-- RECORDS FOR THE TASK follows --

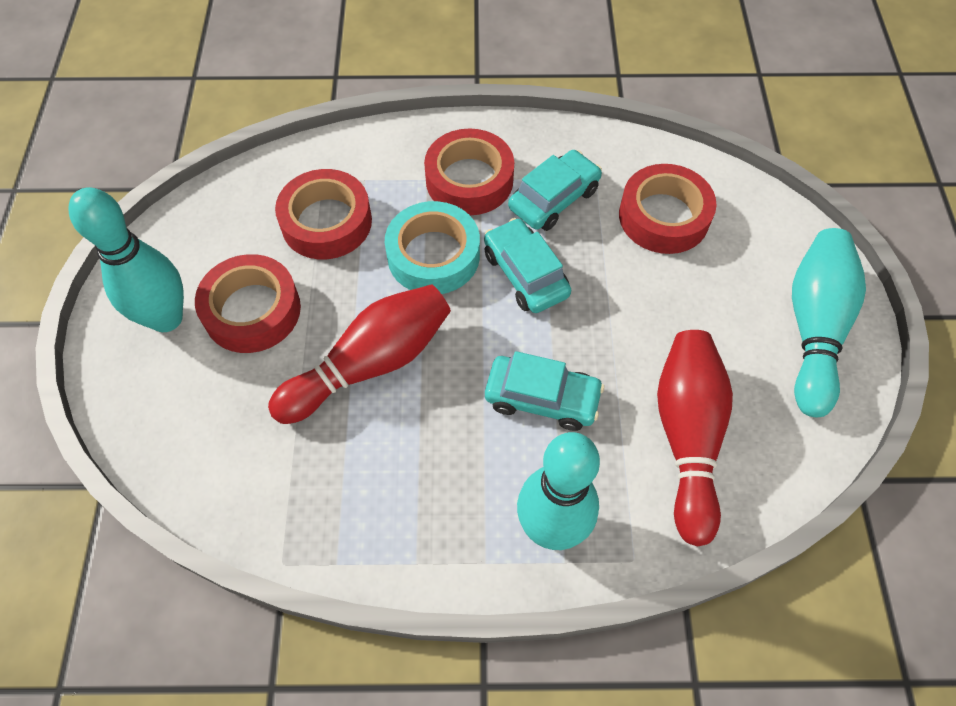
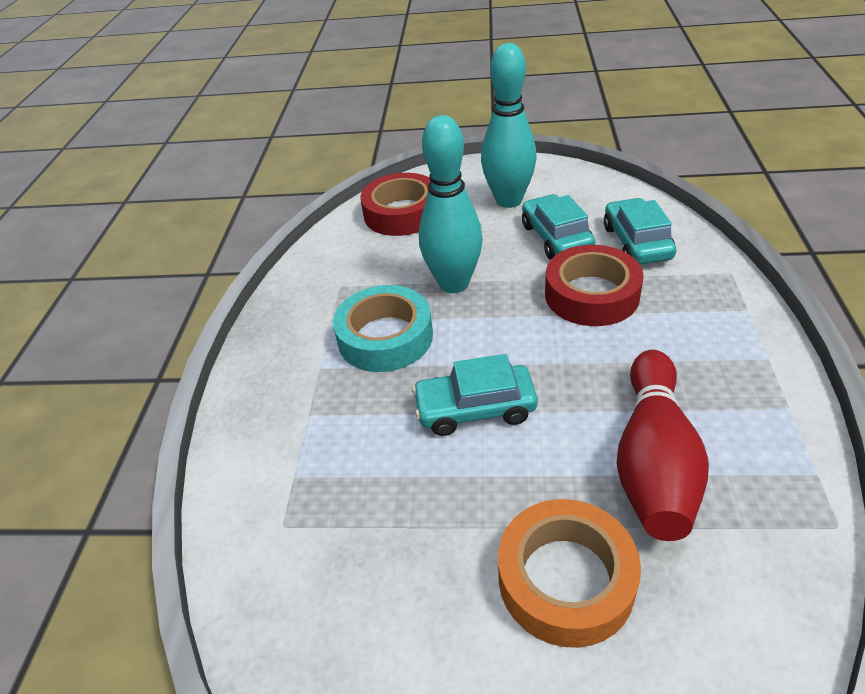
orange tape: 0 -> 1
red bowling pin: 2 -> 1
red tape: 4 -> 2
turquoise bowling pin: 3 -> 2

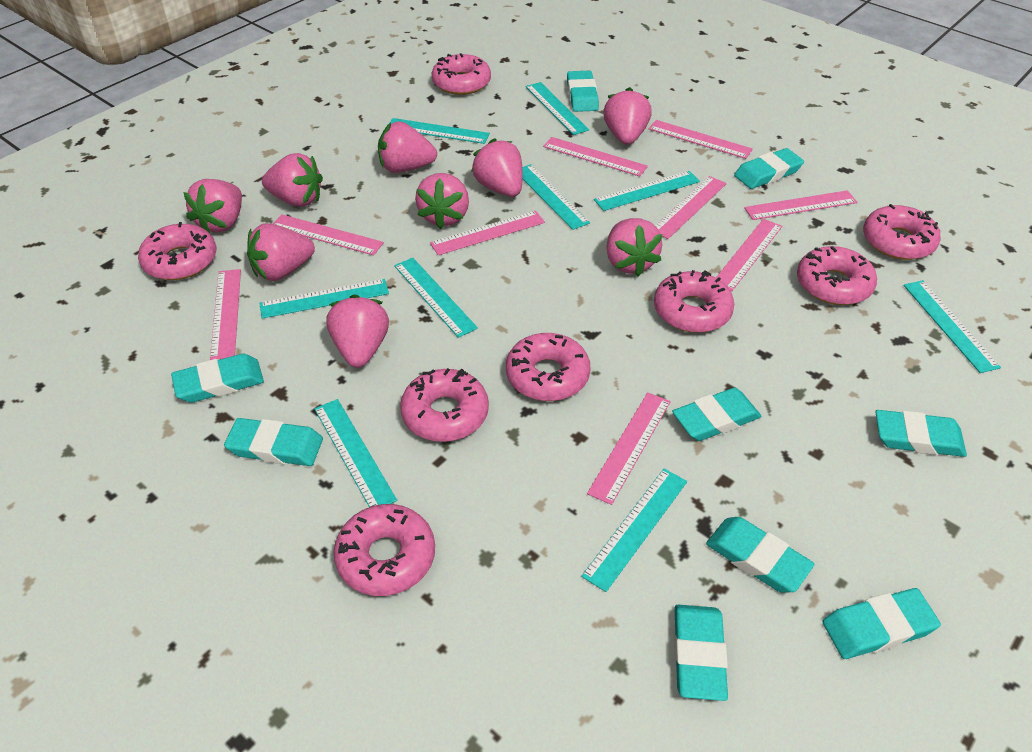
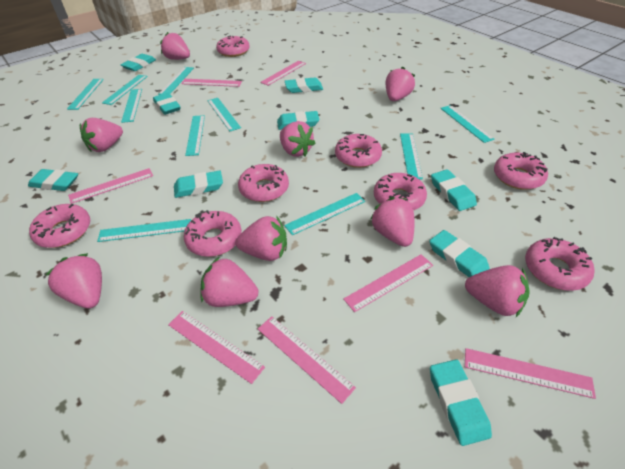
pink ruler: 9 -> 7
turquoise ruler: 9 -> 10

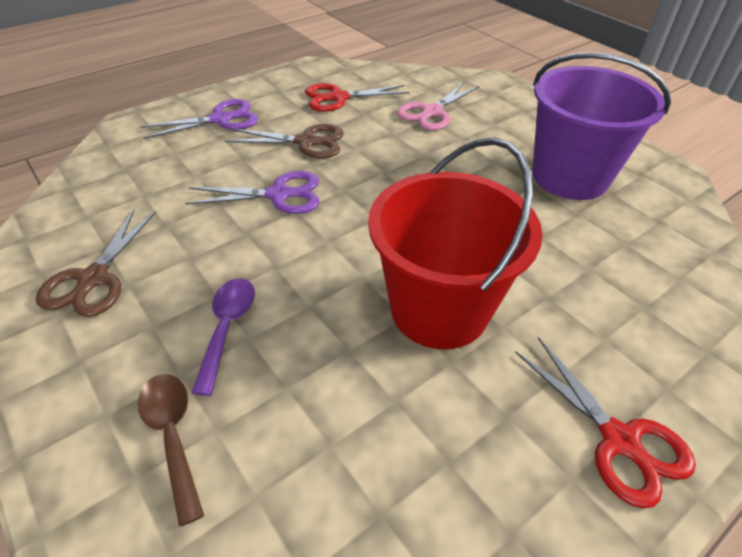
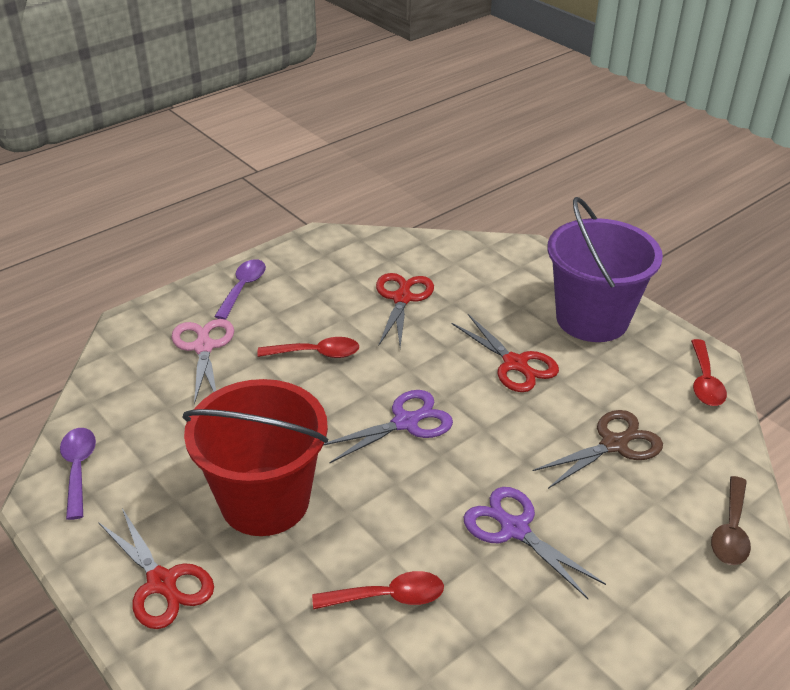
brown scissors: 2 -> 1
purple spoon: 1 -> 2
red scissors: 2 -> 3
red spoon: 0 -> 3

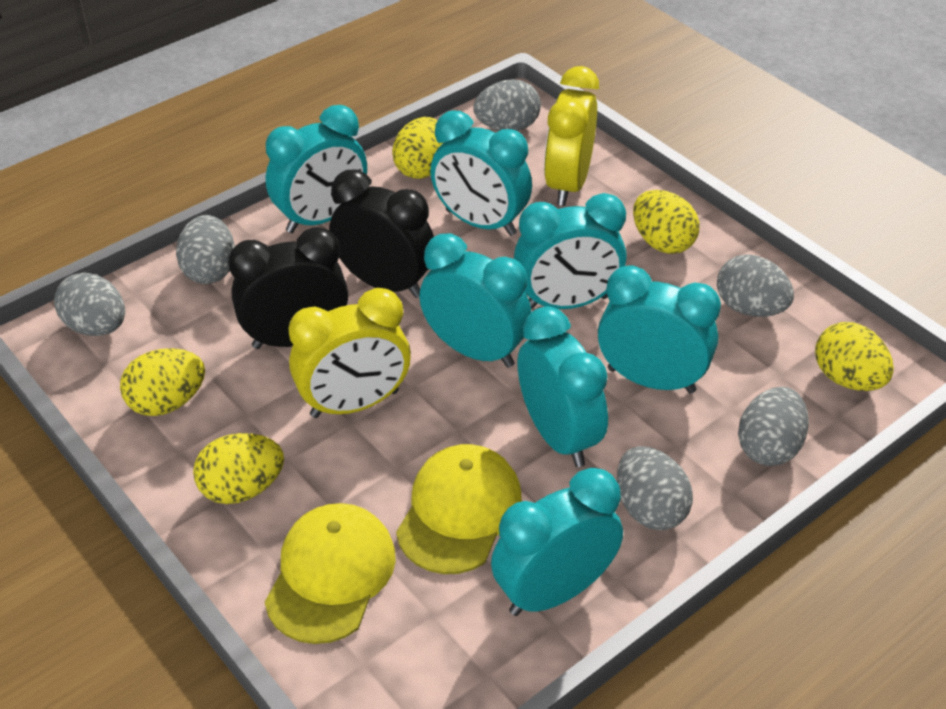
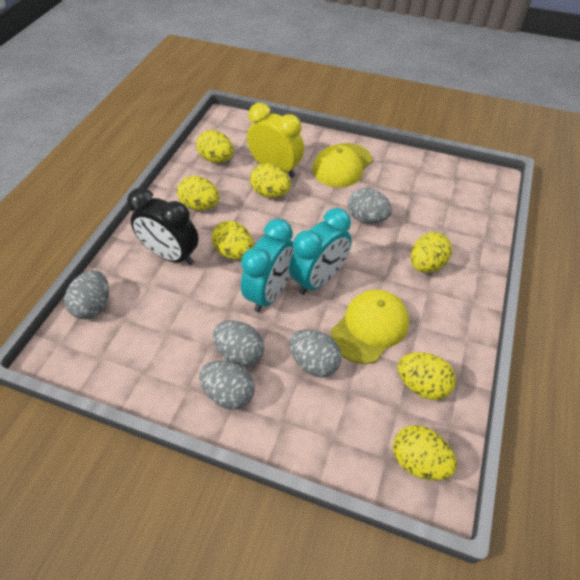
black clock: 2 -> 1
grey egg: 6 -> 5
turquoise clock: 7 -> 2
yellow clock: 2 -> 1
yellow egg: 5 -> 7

-- RECORDS FOR THE TASK concluded --

- BRIEF
Restate each entry exactly, omitting pictures.

- OUTPUT
orange tape: 0 -> 1
red bowling pin: 2 -> 1
red tape: 4 -> 2
turquoise bowling pin: 3 -> 2

pink ruler: 9 -> 7
turquoise ruler: 9 -> 10

brown scissors: 2 -> 1
purple spoon: 1 -> 2
red scissors: 2 -> 3
red spoon: 0 -> 3

black clock: 2 -> 1
grey egg: 6 -> 5
turquoise clock: 7 -> 2
yellow clock: 2 -> 1
yellow egg: 5 -> 7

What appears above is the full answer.